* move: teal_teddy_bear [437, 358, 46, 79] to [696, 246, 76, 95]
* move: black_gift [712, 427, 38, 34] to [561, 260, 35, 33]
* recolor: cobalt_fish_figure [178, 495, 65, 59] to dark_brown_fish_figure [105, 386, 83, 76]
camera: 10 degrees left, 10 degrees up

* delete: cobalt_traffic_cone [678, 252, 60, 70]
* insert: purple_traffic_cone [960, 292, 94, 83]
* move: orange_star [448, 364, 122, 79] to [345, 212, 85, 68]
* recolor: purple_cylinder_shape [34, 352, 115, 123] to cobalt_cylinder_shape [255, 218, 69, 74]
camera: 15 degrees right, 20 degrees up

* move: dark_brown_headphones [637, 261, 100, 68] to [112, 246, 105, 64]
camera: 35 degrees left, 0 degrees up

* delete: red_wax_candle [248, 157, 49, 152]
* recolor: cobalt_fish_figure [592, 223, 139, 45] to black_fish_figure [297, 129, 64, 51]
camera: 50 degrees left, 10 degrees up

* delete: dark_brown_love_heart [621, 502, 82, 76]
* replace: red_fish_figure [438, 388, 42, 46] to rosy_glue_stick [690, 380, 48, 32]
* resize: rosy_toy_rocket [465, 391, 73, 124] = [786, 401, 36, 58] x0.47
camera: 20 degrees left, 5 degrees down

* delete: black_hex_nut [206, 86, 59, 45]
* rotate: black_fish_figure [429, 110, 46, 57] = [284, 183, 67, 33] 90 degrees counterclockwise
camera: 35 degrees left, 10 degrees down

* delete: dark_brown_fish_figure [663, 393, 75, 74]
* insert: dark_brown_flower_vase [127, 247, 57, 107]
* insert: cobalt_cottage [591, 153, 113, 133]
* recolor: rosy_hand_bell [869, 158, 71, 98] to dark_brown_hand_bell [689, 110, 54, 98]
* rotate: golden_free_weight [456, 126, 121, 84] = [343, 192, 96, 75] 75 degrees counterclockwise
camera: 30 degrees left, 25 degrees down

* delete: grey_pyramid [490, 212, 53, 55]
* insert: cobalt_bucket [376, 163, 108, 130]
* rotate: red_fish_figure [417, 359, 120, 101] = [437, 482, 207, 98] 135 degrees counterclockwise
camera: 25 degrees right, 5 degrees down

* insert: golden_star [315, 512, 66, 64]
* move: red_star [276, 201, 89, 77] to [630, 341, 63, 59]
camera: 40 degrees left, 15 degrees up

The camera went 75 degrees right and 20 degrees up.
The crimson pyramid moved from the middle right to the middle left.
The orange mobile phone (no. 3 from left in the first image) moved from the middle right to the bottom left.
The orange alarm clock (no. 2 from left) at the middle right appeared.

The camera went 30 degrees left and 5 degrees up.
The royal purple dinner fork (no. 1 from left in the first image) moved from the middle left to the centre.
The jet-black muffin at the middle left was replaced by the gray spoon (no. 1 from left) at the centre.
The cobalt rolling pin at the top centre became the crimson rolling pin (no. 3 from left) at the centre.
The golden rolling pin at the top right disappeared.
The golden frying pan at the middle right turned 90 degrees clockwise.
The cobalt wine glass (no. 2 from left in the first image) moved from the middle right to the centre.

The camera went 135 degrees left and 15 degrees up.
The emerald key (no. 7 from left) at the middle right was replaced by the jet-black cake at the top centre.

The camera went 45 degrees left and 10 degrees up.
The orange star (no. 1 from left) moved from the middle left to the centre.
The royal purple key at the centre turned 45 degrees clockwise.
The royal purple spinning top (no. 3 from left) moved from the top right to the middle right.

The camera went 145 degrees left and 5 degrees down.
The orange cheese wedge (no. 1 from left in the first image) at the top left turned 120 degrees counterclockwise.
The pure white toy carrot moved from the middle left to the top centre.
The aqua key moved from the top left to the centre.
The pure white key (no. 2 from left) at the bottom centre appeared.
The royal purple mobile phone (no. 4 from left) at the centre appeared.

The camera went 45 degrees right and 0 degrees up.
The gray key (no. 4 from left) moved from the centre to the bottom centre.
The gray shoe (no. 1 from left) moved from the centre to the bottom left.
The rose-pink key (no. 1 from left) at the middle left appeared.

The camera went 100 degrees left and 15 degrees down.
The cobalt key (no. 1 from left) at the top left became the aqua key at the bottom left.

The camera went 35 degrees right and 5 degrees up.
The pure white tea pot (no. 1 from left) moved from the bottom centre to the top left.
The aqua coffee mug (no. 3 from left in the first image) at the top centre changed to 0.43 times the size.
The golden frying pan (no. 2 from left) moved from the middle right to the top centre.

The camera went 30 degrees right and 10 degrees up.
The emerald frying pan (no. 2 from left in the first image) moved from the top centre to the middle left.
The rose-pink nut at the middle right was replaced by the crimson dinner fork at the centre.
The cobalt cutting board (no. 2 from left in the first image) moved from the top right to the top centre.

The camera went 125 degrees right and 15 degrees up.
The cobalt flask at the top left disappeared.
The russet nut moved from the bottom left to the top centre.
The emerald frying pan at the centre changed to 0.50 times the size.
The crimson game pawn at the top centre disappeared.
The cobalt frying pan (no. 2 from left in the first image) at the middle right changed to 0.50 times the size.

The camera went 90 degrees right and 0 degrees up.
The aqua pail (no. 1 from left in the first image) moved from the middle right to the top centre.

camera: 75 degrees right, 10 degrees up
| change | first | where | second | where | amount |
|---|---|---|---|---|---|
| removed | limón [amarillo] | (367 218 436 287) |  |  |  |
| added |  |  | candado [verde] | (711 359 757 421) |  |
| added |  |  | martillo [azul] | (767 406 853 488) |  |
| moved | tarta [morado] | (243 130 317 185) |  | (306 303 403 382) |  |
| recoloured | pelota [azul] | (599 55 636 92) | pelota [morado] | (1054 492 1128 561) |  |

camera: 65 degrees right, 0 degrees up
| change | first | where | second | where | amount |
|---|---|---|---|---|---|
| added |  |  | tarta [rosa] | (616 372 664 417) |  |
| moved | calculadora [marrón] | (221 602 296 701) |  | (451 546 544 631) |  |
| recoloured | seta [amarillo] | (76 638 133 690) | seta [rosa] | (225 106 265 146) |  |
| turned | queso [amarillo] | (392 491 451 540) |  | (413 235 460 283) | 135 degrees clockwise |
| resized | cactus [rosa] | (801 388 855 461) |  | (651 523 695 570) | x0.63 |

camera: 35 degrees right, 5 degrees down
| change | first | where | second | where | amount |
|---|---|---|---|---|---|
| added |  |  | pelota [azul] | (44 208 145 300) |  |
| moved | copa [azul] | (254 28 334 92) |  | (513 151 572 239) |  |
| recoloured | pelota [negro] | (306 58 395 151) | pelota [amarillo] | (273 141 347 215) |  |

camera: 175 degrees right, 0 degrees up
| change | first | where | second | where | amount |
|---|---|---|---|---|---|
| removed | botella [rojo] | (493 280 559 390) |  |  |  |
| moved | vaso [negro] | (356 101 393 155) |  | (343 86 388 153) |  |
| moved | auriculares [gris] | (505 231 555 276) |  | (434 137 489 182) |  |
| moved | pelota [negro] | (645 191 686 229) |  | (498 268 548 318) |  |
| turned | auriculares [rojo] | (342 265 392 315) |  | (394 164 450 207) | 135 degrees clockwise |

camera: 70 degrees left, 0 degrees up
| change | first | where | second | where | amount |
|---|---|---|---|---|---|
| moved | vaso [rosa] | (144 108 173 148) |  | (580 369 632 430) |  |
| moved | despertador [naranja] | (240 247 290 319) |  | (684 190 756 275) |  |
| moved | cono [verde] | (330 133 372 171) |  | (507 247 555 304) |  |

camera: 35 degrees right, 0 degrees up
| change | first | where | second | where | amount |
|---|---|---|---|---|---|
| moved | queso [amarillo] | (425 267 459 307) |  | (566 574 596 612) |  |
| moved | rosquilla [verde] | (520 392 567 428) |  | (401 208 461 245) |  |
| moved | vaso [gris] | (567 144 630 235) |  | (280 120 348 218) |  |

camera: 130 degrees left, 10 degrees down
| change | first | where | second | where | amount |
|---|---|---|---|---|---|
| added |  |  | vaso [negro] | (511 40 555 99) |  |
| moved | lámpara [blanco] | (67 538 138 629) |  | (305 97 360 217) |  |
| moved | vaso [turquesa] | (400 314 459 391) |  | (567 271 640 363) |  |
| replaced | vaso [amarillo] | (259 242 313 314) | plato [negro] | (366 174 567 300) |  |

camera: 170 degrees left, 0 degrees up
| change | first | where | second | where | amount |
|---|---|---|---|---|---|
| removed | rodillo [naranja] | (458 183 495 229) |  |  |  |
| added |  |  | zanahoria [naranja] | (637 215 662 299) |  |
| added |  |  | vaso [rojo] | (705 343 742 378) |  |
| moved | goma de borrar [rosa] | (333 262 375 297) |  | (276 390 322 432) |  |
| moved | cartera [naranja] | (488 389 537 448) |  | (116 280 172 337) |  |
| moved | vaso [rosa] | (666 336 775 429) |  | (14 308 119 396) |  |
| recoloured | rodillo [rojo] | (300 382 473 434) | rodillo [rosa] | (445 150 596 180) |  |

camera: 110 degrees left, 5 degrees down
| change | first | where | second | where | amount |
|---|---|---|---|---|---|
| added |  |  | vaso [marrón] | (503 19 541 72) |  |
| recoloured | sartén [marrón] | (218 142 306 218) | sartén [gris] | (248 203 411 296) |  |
# # # #
* Assigned task *
Output exactly the lines of the material above from the one containing "martillo [azul] |" up to and including the one containing "moved | tarta".

* Result for this exercise *
| added |  |  | martillo [azul] | (767 406 853 488) |  |
| moved | tarta [morado] | (243 130 317 185) |  | (306 303 403 382) |  |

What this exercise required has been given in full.